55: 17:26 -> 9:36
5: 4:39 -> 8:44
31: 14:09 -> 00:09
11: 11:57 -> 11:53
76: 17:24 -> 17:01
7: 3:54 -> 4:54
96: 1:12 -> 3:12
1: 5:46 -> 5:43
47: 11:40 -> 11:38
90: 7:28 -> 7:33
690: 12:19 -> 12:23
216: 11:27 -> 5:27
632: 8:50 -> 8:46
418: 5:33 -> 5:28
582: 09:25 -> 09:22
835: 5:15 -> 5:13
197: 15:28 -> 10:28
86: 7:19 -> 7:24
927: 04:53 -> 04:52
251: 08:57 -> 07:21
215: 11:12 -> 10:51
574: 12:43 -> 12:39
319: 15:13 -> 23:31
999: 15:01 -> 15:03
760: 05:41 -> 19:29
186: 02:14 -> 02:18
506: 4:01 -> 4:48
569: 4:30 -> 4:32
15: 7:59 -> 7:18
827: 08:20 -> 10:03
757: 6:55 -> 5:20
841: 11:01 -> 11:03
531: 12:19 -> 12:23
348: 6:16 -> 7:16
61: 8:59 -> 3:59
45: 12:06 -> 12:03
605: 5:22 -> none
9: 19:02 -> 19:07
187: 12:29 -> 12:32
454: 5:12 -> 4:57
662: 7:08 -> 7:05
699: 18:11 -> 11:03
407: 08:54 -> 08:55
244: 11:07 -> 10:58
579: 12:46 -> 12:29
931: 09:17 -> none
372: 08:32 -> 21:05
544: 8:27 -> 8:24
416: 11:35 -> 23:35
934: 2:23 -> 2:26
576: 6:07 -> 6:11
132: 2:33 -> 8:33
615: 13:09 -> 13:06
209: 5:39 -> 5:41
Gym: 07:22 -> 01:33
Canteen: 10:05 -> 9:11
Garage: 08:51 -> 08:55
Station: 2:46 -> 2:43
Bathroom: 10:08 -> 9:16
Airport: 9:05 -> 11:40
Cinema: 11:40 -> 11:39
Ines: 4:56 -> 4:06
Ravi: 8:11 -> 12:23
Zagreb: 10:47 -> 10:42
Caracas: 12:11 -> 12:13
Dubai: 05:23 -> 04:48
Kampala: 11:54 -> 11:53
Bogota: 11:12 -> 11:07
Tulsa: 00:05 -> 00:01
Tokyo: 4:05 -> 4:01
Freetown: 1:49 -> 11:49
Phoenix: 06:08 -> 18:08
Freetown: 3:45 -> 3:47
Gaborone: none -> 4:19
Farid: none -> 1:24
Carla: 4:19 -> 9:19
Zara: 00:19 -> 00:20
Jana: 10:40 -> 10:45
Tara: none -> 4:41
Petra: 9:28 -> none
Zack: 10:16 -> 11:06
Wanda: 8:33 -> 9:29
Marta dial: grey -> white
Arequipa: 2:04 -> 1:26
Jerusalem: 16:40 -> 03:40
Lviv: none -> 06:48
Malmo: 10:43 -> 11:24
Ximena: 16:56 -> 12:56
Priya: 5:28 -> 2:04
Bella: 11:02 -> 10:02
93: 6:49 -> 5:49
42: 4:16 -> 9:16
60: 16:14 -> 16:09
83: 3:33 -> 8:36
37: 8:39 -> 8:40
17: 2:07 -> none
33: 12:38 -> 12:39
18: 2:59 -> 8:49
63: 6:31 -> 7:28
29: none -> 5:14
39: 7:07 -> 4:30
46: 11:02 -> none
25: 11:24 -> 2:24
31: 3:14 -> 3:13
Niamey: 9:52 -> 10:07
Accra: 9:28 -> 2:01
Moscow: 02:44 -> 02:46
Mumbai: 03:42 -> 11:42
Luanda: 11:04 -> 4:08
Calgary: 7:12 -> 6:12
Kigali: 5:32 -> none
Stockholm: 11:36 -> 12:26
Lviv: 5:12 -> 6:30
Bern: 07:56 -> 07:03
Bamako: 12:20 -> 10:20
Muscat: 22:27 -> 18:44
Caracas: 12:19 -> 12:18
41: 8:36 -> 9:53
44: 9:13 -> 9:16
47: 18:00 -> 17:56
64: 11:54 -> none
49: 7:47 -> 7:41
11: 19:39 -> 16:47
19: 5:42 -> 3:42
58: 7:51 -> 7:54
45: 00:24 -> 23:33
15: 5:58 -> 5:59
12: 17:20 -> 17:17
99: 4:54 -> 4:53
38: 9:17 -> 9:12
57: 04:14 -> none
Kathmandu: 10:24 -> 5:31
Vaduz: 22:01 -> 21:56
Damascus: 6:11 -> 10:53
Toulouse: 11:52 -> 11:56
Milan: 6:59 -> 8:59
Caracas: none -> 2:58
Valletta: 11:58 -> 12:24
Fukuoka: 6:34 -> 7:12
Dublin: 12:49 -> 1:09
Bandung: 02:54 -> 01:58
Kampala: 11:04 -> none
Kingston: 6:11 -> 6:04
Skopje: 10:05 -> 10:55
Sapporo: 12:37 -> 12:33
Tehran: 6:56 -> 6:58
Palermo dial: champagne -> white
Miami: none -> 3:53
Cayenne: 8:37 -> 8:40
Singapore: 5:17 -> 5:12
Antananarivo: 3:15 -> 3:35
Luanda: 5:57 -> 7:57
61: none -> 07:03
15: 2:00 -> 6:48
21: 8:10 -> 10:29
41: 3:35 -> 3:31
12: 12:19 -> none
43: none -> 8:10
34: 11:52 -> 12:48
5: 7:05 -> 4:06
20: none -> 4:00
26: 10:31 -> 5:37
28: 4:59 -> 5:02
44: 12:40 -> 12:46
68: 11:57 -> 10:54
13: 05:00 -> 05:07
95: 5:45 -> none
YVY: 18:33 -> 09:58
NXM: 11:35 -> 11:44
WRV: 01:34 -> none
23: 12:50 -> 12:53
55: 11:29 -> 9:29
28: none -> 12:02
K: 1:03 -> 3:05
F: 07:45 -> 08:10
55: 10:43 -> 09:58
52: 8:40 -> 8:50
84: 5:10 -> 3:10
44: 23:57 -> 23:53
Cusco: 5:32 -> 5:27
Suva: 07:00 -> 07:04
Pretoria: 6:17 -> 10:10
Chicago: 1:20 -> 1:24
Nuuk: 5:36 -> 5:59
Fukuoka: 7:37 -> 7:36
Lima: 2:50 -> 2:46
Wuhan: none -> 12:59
━━━━━━━━━━
▸ **QUÉ SE PIDE**
Copia sin cambios todo el material desde el principio hasta la línea que contiene "Bamako: 12:20 -> 10:20", ambas incluidas.

▸ **RESPUESTA**
55: 17:26 -> 9:36
5: 4:39 -> 8:44
31: 14:09 -> 00:09
11: 11:57 -> 11:53
76: 17:24 -> 17:01
7: 3:54 -> 4:54
96: 1:12 -> 3:12
1: 5:46 -> 5:43
47: 11:40 -> 11:38
90: 7:28 -> 7:33
690: 12:19 -> 12:23
216: 11:27 -> 5:27
632: 8:50 -> 8:46
418: 5:33 -> 5:28
582: 09:25 -> 09:22
835: 5:15 -> 5:13
197: 15:28 -> 10:28
86: 7:19 -> 7:24
927: 04:53 -> 04:52
251: 08:57 -> 07:21
215: 11:12 -> 10:51
574: 12:43 -> 12:39
319: 15:13 -> 23:31
999: 15:01 -> 15:03
760: 05:41 -> 19:29
186: 02:14 -> 02:18
506: 4:01 -> 4:48
569: 4:30 -> 4:32
15: 7:59 -> 7:18
827: 08:20 -> 10:03
757: 6:55 -> 5:20
841: 11:01 -> 11:03
531: 12:19 -> 12:23
348: 6:16 -> 7:16
61: 8:59 -> 3:59
45: 12:06 -> 12:03
605: 5:22 -> none
9: 19:02 -> 19:07
187: 12:29 -> 12:32
454: 5:12 -> 4:57
662: 7:08 -> 7:05
699: 18:11 -> 11:03
407: 08:54 -> 08:55
244: 11:07 -> 10:58
579: 12:46 -> 12:29
931: 09:17 -> none
372: 08:32 -> 21:05
544: 8:27 -> 8:24
416: 11:35 -> 23:35
934: 2:23 -> 2:26
576: 6:07 -> 6:11
132: 2:33 -> 8:33
615: 13:09 -> 13:06
209: 5:39 -> 5:41
Gym: 07:22 -> 01:33
Canteen: 10:05 -> 9:11
Garage: 08:51 -> 08:55
Station: 2:46 -> 2:43
Bathroom: 10:08 -> 9:16
Airport: 9:05 -> 11:40
Cinema: 11:40 -> 11:39
Ines: 4:56 -> 4:06
Ravi: 8:11 -> 12:23
Zagreb: 10:47 -> 10:42
Caracas: 12:11 -> 12:13
Dubai: 05:23 -> 04:48
Kampala: 11:54 -> 11:53
Bogota: 11:12 -> 11:07
Tulsa: 00:05 -> 00:01
Tokyo: 4:05 -> 4:01
Freetown: 1:49 -> 11:49
Phoenix: 06:08 -> 18:08
Freetown: 3:45 -> 3:47
Gaborone: none -> 4:19
Farid: none -> 1:24
Carla: 4:19 -> 9:19
Zara: 00:19 -> 00:20
Jana: 10:40 -> 10:45
Tara: none -> 4:41
Petra: 9:28 -> none
Zack: 10:16 -> 11:06
Wanda: 8:33 -> 9:29
Marta dial: grey -> white
Arequipa: 2:04 -> 1:26
Jerusalem: 16:40 -> 03:40
Lviv: none -> 06:48
Malmo: 10:43 -> 11:24
Ximena: 16:56 -> 12:56
Priya: 5:28 -> 2:04
Bella: 11:02 -> 10:02
93: 6:49 -> 5:49
42: 4:16 -> 9:16
60: 16:14 -> 16:09
83: 3:33 -> 8:36
37: 8:39 -> 8:40
17: 2:07 -> none
33: 12:38 -> 12:39
18: 2:59 -> 8:49
63: 6:31 -> 7:28
29: none -> 5:14
39: 7:07 -> 4:30
46: 11:02 -> none
25: 11:24 -> 2:24
31: 3:14 -> 3:13
Niamey: 9:52 -> 10:07
Accra: 9:28 -> 2:01
Moscow: 02:44 -> 02:46
Mumbai: 03:42 -> 11:42
Luanda: 11:04 -> 4:08
Calgary: 7:12 -> 6:12
Kigali: 5:32 -> none
Stockholm: 11:36 -> 12:26
Lviv: 5:12 -> 6:30
Bern: 07:56 -> 07:03
Bamako: 12:20 -> 10:20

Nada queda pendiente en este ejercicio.